When a line below contains the string "DRIVER", show that line.

Information given section start

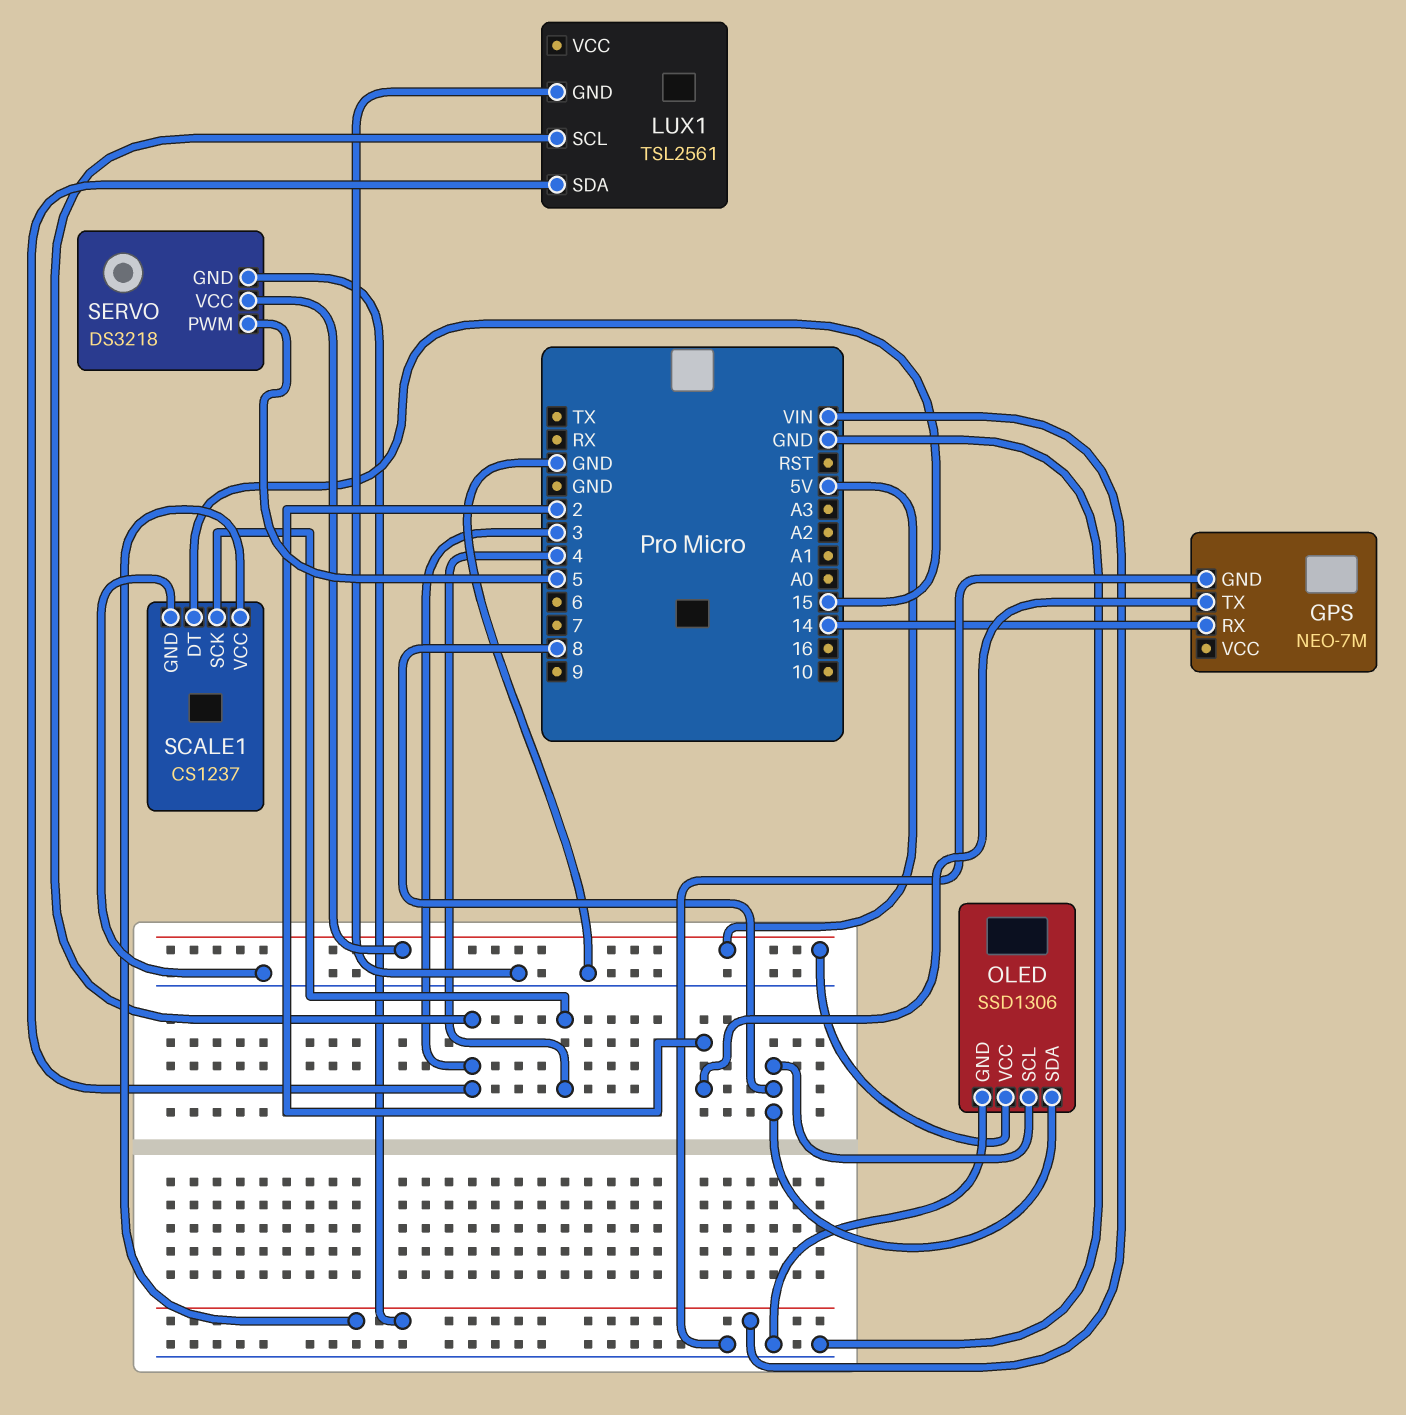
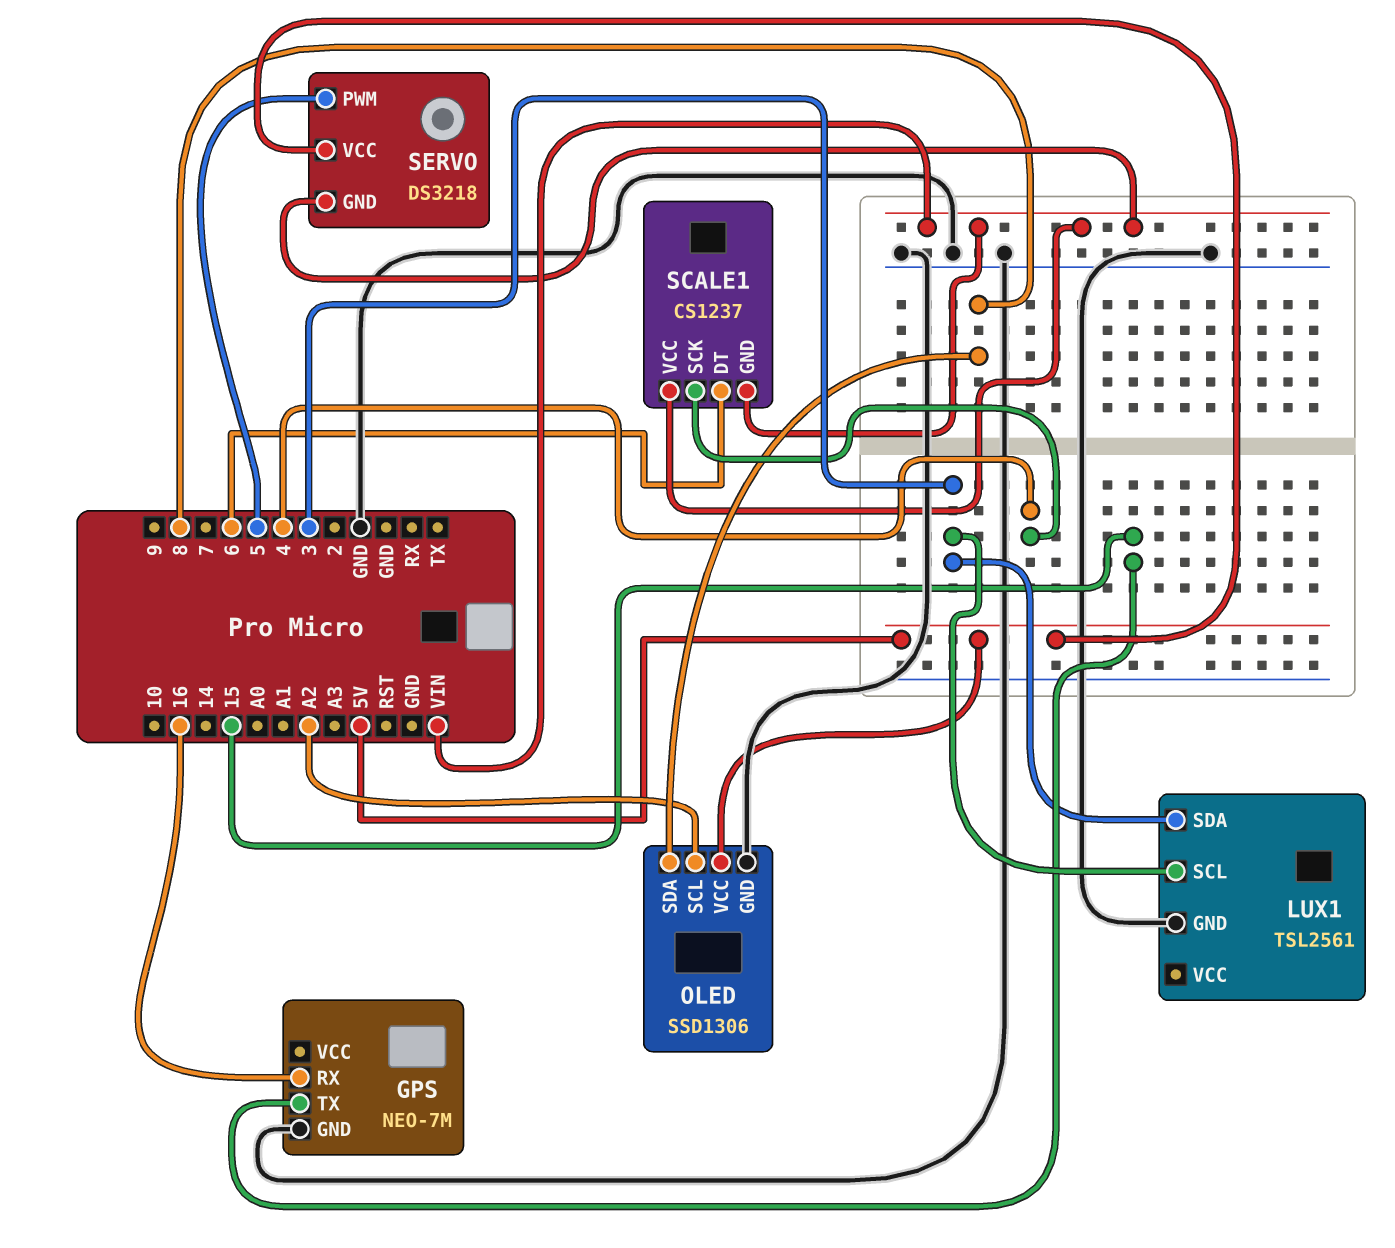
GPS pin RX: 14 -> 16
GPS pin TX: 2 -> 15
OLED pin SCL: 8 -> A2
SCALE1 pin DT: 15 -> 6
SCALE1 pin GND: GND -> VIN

Information given section end
Information given section start

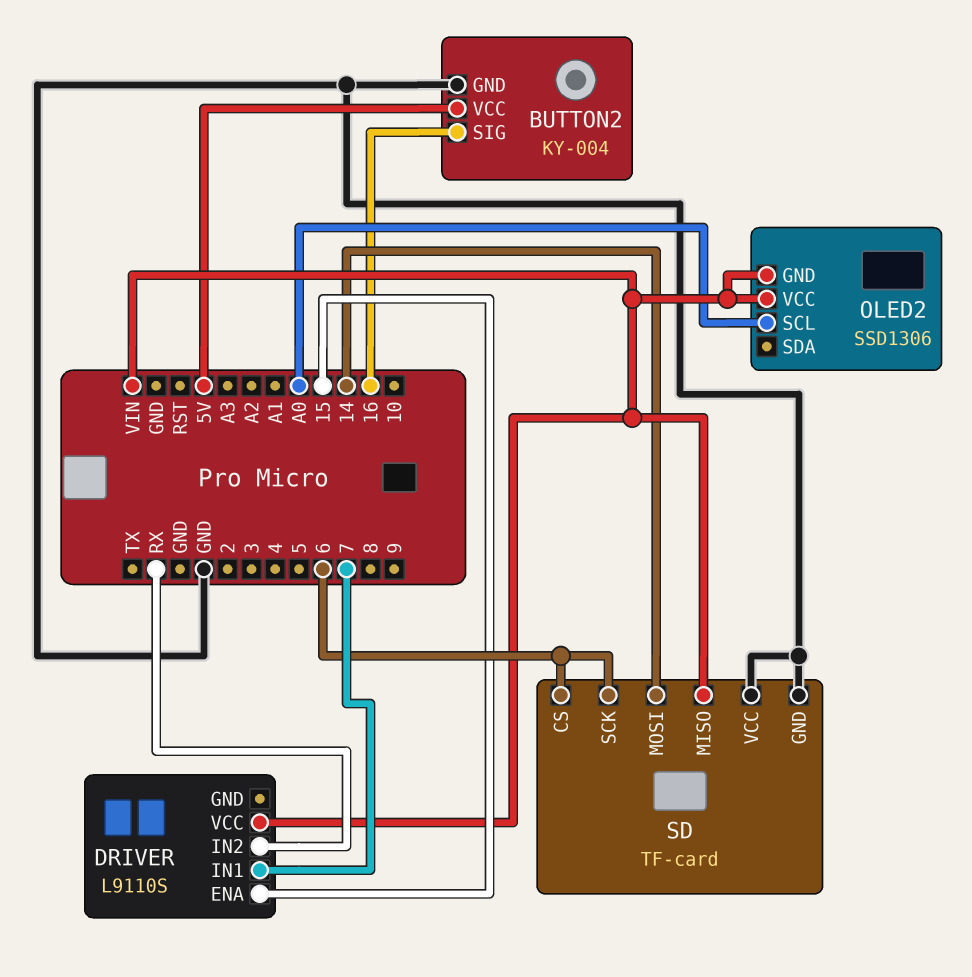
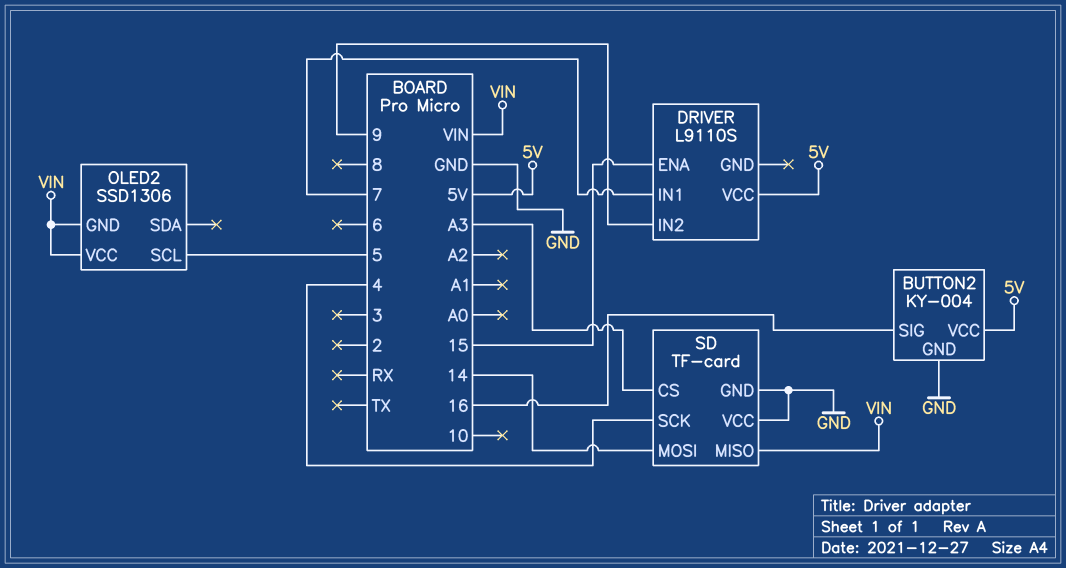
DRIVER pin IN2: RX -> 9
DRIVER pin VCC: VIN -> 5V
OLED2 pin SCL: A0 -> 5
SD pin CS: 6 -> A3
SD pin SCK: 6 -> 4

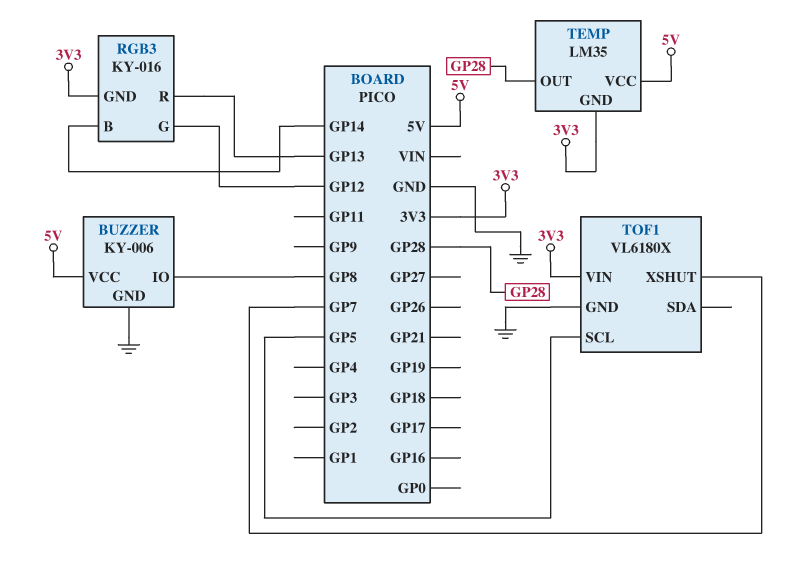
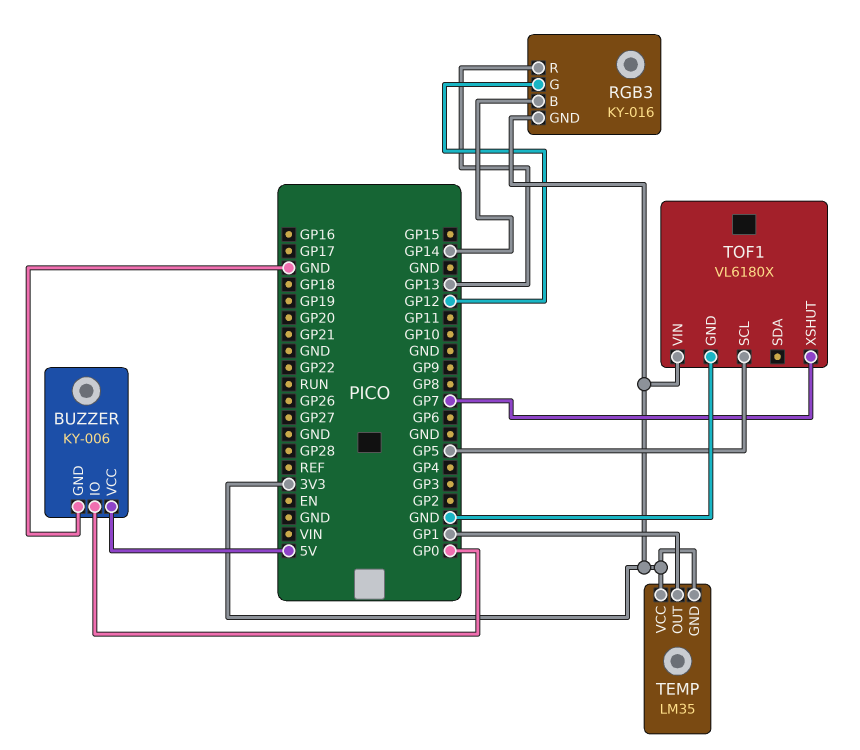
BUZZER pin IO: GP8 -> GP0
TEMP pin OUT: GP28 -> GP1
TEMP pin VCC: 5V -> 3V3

Information given section end

Answer section:
DRIVER pin IN2: RX -> 9
DRIVER pin VCC: VIN -> 5V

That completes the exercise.